● **DESCRIPTION OF THE TASK**:
Go to the line that contains "pink plate F7:F12 level 1 -> none" in the records below and repeat it, and each line after it, exactly through the end, omitting pictures.

#### RECORDS FOR PROCESSING ####

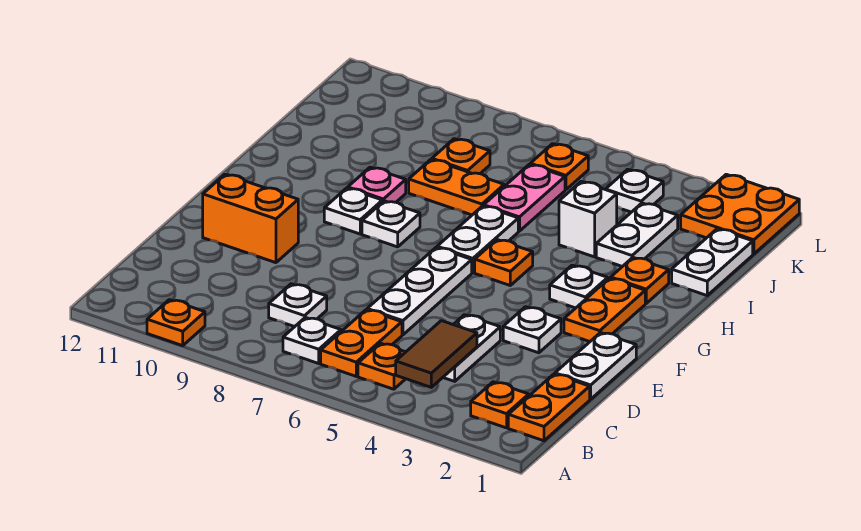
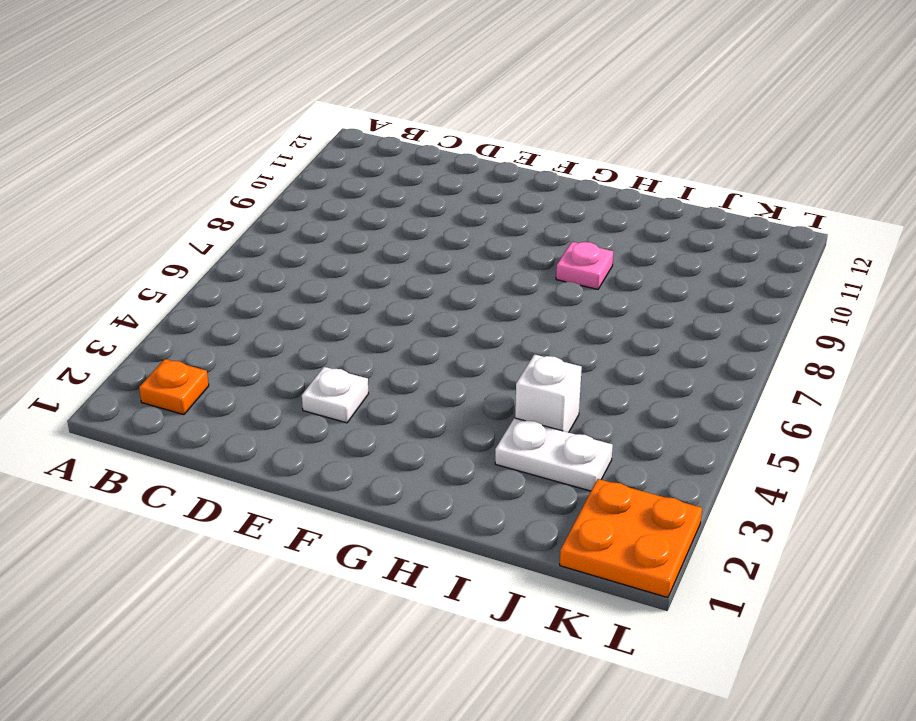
none -> orange plate A10 level 1
none -> orange plate B1:C1 level 1
none -> orange plate B5 level 1
none -> orange plate B6:C6 level 1

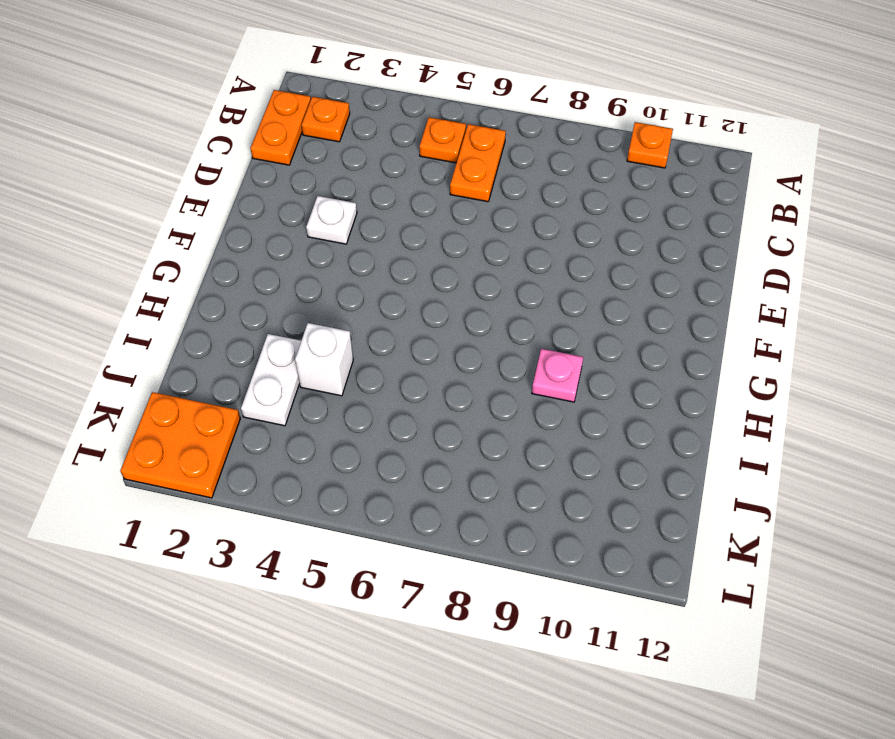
none -> white plate B7 level 1
none -> white plate C4:D4 level 1
none -> white plate C8 level 1
none -> white plate D1:E1 level 1

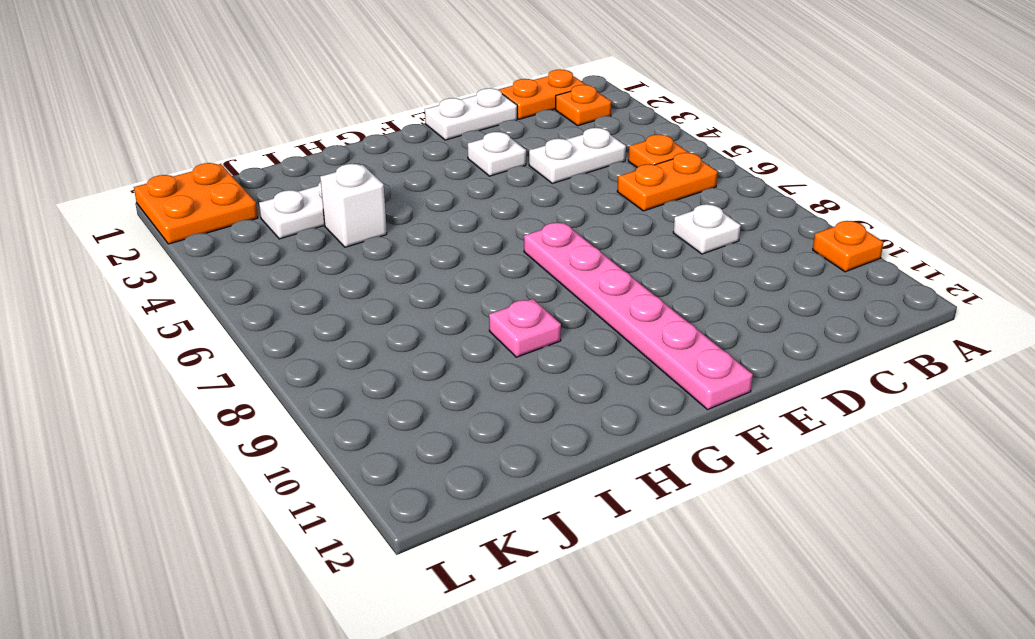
pink plate F7:F12 level 1 -> none
none -> white plate B7 level 1
none -> white plate D6:F6 level 1
none -> orange brick E10:E11 level 1
none -> orange plate F2:G2 level 1

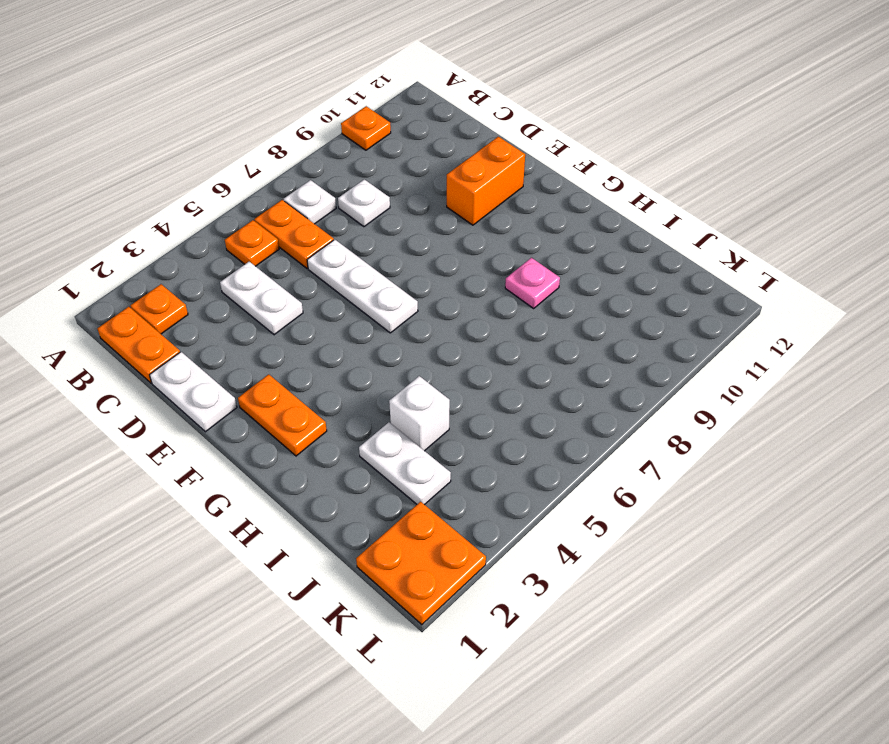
none -> white plate E3 level 1
none -> white plate G3 level 1
none -> orange plate G5 level 1
none -> white plate G6:H6 level 1

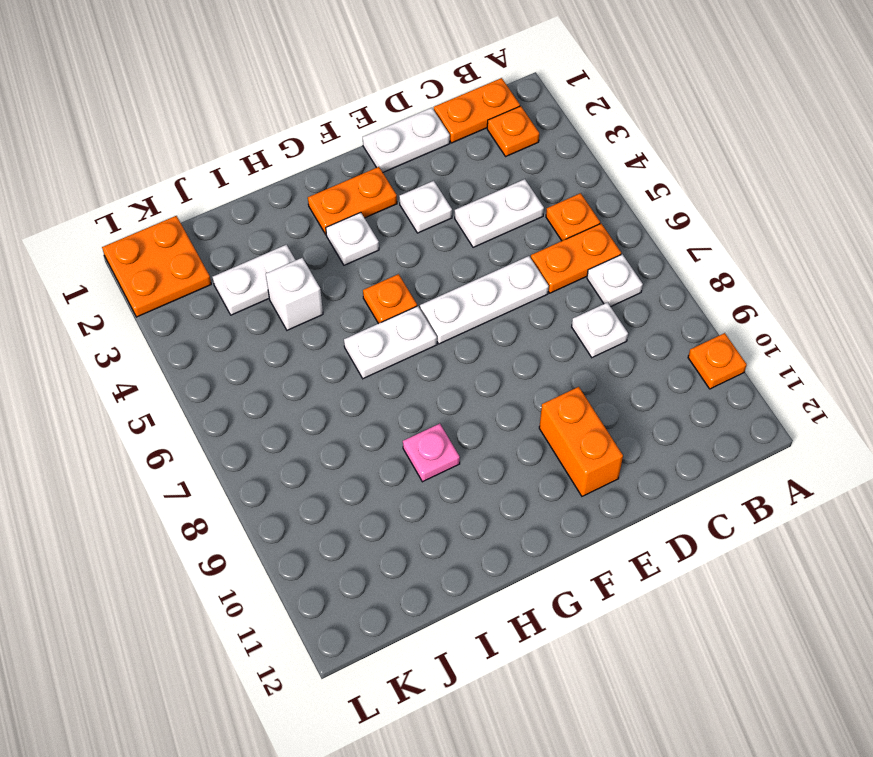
none -> white plate G8 level 1
none -> white plate G9 level 1
none -> orange plate H2 level 1
none -> white plate I1:J1 level 1

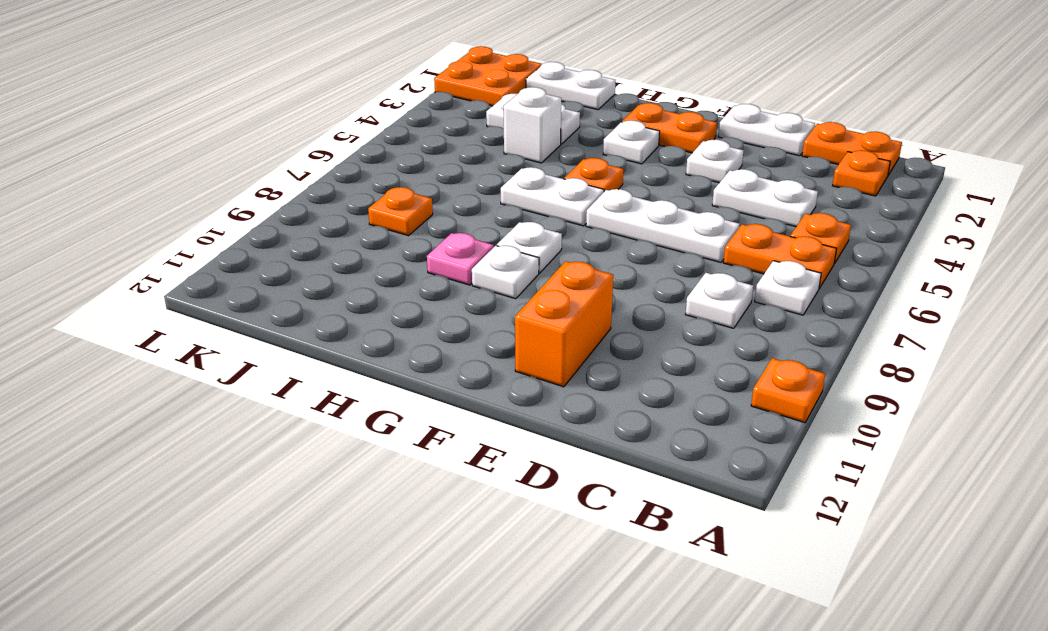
none -> orange plate H2 level 1
none -> pink plate I6:J6 level 1
none -> orange plate I7:I8 level 1
none -> white plate K4 level 1

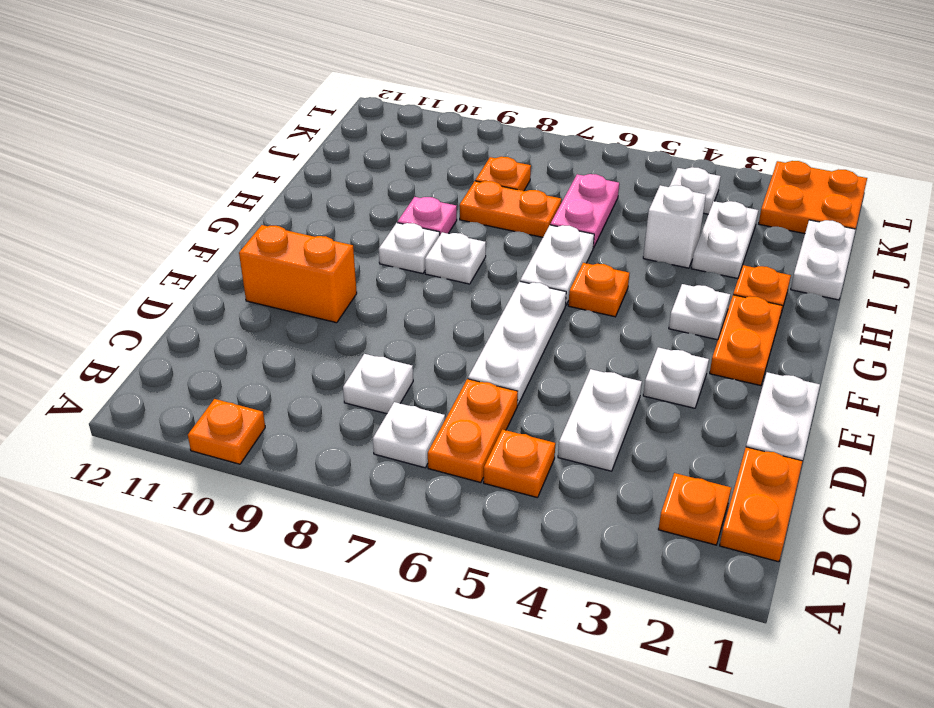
none -> orange plate K6 level 1
none -> brown tile B4:C4 level 2

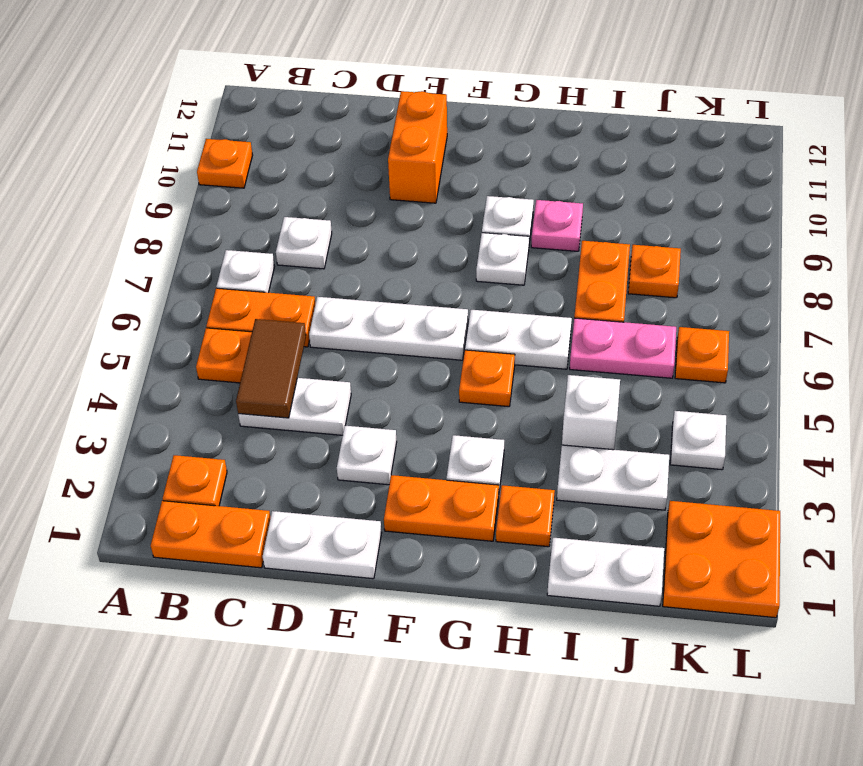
brown tile C4:C5 level 2 -> brown tile B4:C4 level 2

####

● **EXERCISE ANSWER**:
pink plate F7:F12 level 1 -> none
none -> white plate B7 level 1
none -> white plate D6:F6 level 1
none -> orange brick E10:E11 level 1
none -> orange plate F2:G2 level 1

none -> white plate E3 level 1
none -> white plate G3 level 1
none -> orange plate G5 level 1
none -> white plate G6:H6 level 1

none -> white plate G8 level 1
none -> white plate G9 level 1
none -> orange plate H2 level 1
none -> white plate I1:J1 level 1

none -> orange plate H2 level 1
none -> pink plate I6:J6 level 1
none -> orange plate I7:I8 level 1
none -> white plate K4 level 1

none -> orange plate K6 level 1
none -> brown tile B4:C4 level 2

brown tile C4:C5 level 2 -> brown tile B4:C4 level 2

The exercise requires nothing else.